• PROBLEM STATEMENT:
Reproduce the stretch from the start of the data through the line containing "0: (260, 310)", swapping "zero-indexed" for "0-indexed" and leaving everything else as it is.

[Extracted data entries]
━━━━━━
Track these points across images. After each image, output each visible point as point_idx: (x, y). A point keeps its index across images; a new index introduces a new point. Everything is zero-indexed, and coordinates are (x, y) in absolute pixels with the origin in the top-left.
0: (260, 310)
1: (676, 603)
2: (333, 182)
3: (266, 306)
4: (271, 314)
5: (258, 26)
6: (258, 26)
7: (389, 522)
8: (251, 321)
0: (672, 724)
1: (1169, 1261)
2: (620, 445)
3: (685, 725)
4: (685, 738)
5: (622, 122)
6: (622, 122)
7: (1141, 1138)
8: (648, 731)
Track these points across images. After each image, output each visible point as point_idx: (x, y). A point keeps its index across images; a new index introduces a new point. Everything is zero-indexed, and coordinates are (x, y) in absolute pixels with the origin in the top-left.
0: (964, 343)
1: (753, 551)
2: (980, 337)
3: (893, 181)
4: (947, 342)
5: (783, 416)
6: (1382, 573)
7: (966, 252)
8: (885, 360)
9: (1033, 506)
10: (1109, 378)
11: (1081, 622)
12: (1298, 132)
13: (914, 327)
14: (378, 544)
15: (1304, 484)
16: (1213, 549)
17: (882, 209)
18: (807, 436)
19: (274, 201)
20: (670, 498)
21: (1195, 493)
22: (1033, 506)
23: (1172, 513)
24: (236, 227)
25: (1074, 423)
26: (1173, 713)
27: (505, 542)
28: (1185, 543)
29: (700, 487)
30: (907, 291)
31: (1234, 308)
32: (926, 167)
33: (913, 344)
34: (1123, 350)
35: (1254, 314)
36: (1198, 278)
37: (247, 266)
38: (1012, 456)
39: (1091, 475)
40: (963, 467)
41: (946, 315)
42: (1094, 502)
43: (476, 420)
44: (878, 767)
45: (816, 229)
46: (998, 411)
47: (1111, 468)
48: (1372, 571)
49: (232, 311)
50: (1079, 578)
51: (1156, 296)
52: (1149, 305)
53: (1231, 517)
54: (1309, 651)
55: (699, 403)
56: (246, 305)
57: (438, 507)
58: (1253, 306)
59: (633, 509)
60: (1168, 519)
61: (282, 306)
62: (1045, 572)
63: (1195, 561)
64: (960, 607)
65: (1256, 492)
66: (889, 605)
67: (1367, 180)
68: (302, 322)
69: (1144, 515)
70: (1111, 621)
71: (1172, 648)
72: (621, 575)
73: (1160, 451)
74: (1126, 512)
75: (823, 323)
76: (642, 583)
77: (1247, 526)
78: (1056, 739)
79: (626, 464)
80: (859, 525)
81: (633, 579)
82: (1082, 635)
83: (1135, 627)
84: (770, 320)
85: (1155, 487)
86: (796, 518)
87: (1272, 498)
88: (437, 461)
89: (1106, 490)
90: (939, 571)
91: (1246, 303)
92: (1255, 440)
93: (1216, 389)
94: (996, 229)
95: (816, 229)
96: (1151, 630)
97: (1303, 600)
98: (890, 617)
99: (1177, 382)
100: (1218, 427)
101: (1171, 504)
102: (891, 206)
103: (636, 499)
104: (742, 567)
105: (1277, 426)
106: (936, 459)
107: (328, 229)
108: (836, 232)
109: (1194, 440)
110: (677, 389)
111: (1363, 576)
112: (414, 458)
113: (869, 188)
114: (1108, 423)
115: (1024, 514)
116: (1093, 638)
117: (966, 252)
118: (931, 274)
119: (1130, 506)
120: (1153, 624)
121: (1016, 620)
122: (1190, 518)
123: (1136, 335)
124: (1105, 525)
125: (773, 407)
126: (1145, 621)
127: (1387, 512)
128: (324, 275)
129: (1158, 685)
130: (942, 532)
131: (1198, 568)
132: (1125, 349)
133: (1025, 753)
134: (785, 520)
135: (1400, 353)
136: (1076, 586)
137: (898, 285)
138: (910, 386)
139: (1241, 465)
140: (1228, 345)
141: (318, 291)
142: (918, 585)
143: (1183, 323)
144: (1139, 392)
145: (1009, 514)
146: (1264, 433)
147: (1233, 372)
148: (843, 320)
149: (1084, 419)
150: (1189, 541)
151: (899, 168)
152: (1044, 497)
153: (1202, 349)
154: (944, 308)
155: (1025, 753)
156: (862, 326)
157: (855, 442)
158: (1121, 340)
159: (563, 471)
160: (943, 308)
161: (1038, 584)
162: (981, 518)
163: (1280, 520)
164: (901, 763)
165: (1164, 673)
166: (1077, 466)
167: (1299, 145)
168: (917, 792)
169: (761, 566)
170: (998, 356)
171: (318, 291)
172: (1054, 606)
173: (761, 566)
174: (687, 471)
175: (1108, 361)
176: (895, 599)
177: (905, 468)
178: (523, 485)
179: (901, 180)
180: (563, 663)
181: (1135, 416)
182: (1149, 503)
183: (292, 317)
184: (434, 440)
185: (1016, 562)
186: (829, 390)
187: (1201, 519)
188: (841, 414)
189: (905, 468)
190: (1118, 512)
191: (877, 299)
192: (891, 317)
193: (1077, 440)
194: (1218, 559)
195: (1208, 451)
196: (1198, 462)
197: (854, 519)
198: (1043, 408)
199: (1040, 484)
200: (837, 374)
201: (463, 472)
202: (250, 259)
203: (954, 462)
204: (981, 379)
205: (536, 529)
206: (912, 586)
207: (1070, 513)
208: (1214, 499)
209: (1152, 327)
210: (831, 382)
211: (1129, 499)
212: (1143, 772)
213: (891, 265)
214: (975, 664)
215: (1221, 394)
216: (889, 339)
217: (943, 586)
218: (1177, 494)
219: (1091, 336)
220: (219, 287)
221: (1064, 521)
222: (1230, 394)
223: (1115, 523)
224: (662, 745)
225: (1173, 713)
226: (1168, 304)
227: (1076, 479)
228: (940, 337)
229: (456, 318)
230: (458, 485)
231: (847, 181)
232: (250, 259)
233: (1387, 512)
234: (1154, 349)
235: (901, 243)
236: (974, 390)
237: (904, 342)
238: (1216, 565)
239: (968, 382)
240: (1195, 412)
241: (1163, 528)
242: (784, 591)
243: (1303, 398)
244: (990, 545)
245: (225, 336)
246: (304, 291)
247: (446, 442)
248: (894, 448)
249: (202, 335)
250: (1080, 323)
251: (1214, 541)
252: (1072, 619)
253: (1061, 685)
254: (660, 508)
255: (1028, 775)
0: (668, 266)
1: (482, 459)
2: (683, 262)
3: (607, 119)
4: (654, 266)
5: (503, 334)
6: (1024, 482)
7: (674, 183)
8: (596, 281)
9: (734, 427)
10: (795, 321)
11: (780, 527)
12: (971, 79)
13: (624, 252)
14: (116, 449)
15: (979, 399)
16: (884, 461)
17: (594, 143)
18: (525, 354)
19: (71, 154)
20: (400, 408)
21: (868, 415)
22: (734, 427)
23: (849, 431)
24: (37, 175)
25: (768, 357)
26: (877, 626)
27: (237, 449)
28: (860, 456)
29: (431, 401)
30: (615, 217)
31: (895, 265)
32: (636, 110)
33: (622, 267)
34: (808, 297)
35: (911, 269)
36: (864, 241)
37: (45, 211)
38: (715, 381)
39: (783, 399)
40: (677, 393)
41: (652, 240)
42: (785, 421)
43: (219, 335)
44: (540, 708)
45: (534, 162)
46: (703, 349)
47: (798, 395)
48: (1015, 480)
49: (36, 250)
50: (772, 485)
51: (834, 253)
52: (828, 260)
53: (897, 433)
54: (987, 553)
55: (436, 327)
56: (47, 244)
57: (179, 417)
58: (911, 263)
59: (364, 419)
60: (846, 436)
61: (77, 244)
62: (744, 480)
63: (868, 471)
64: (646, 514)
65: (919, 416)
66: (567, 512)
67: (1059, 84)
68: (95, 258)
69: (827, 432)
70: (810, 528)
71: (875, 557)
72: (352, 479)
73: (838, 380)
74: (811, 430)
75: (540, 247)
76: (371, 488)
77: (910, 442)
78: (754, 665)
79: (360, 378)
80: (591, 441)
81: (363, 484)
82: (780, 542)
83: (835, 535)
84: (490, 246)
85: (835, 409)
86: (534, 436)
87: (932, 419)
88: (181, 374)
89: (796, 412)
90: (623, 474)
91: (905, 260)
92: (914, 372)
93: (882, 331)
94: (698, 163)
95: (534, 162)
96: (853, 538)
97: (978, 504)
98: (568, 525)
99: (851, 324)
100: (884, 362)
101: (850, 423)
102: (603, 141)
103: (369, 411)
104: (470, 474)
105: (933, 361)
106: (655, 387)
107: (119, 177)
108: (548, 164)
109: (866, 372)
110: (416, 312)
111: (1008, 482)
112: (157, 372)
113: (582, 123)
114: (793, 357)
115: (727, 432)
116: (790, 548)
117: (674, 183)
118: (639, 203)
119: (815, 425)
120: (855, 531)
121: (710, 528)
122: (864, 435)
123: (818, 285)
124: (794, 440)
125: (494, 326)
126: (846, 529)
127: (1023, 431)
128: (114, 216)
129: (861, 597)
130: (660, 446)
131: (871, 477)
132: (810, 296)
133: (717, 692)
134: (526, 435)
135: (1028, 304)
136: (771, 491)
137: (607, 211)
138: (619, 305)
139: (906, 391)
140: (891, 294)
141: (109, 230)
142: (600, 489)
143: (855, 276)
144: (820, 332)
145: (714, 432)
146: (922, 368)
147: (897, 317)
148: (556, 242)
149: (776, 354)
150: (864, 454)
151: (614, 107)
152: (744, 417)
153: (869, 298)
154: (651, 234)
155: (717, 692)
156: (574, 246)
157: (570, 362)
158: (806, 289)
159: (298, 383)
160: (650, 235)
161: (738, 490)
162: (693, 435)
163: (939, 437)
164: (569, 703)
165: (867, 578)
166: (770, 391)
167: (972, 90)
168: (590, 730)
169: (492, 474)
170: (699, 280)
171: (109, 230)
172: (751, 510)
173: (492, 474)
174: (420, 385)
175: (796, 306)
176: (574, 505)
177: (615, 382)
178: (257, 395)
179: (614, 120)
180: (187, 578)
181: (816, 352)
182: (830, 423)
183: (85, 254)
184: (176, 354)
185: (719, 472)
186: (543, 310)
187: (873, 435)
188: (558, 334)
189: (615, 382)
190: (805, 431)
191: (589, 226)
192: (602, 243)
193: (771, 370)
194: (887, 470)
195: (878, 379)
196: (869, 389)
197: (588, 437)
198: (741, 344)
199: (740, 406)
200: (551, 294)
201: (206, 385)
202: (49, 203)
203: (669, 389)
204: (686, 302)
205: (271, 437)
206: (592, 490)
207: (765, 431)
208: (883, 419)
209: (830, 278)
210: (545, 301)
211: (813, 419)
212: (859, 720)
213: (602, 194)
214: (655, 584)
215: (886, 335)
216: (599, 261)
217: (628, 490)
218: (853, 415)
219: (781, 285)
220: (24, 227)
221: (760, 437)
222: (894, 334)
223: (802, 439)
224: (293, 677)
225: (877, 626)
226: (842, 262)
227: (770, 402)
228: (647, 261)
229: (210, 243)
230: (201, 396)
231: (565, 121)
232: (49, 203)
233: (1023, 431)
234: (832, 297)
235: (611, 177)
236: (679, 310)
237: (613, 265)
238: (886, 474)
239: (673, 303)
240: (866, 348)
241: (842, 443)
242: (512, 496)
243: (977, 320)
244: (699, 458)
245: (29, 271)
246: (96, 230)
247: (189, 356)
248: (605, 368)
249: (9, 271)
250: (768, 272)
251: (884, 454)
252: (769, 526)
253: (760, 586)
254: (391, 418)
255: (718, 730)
━━━━━━
• RESULT BELOW:
Track these points across images. After each image, output each visible point as point_idx: (x, y). A point keeps its index across images; a new index introduces a new point. Everything is 0-indexed, and coordinates are (x, y) in absolute pixels with the origin in the top-left.
0: (260, 310)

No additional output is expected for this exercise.